* What you need to do:
Search the records for the string "arrow" and copy every line where it turns up.

(Shape position updates)
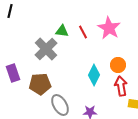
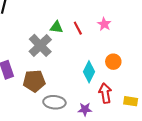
pink star: (109, 28) -> (104, 24), size x0.6
red arrow: (121, 86) -> (105, 93), moved
gray ellipse: (60, 105) -> (54, 102), turned -55

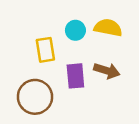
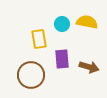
brown arrow: (107, 71) -> (89, 67), moved

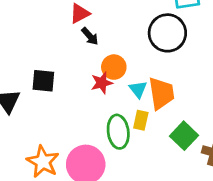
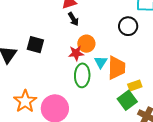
black circle: (167, 33) -> (128, 26), size x0.7
yellow rectangle: (141, 120) -> (135, 85), moved, turned 48
green ellipse: (118, 132) -> (82, 75), moved

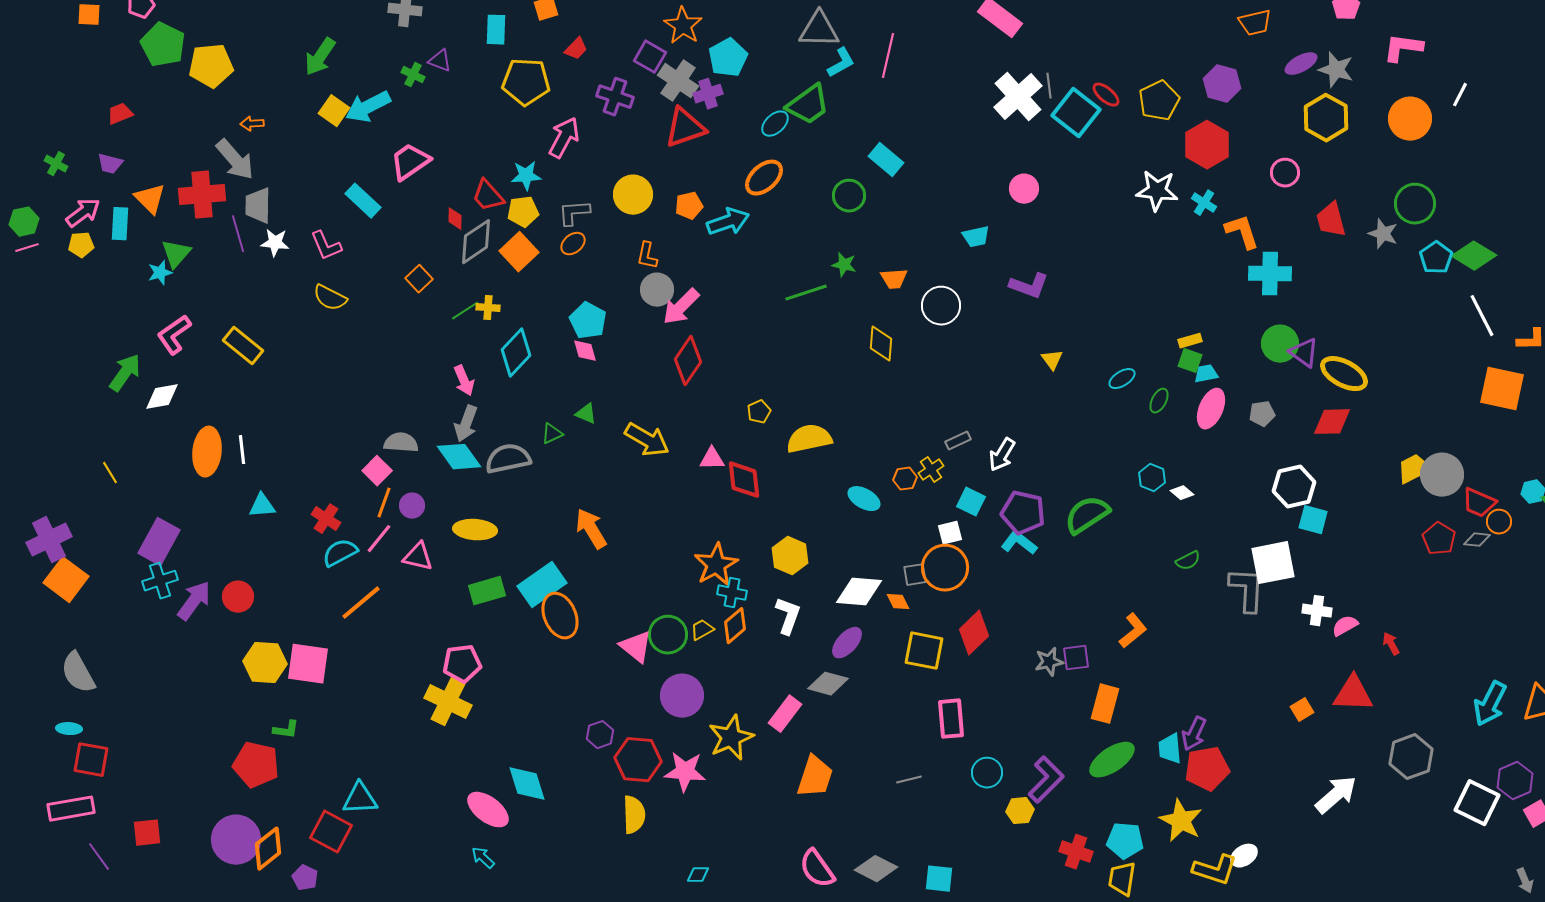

* Response:
red arrow: (121, 86) -> (105, 93), moved
brown arrow: (107, 71) -> (89, 67), moved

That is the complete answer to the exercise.